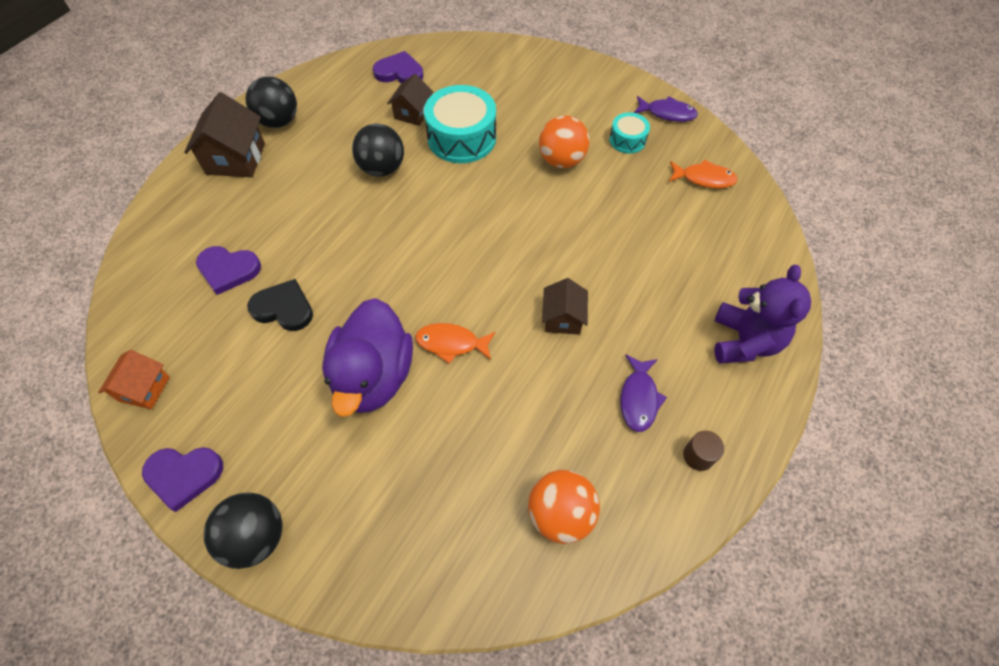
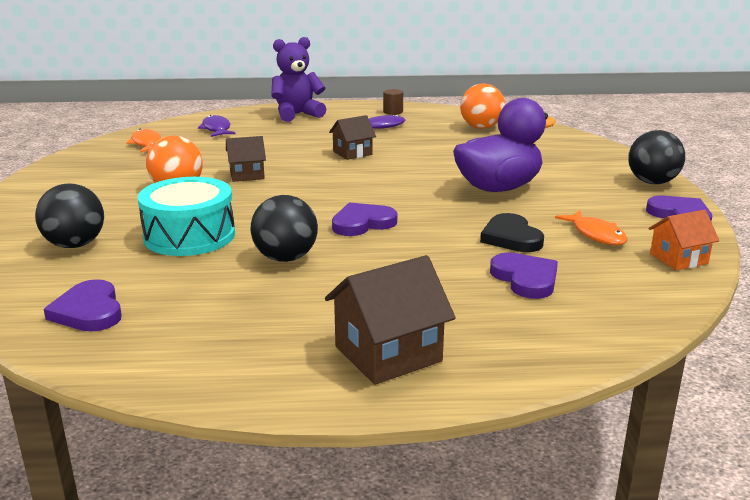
camera: 125 degrees left, 35 degrees down
(279, 121) = (282, 356): black ball -> black ball (75, 245)
(395, 234) = (362, 223): none -> purple heart
(412, 113) = (171, 274): brown house -> brown house (247, 175)
(451, 343) = (429, 175): orange fish -> orange fish (596, 234)
(627, 140) = (120, 173): turquoise drum -> none
(667, 113) = (63, 168): purple fish -> purple fish (216, 129)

------------------------------------------------------------------------

Every line above must appear in the answer unchanged, and no picture may appear in it.

EXERCISE SOLUTION>
camera: 125 degrees left, 35 degrees down
(279, 121) = (282, 356): black ball -> black ball (75, 245)
(395, 234) = (362, 223): none -> purple heart
(412, 113) = (171, 274): brown house -> brown house (247, 175)
(451, 343) = (429, 175): orange fish -> orange fish (596, 234)
(627, 140) = (120, 173): turquoise drum -> none
(667, 113) = (63, 168): purple fish -> purple fish (216, 129)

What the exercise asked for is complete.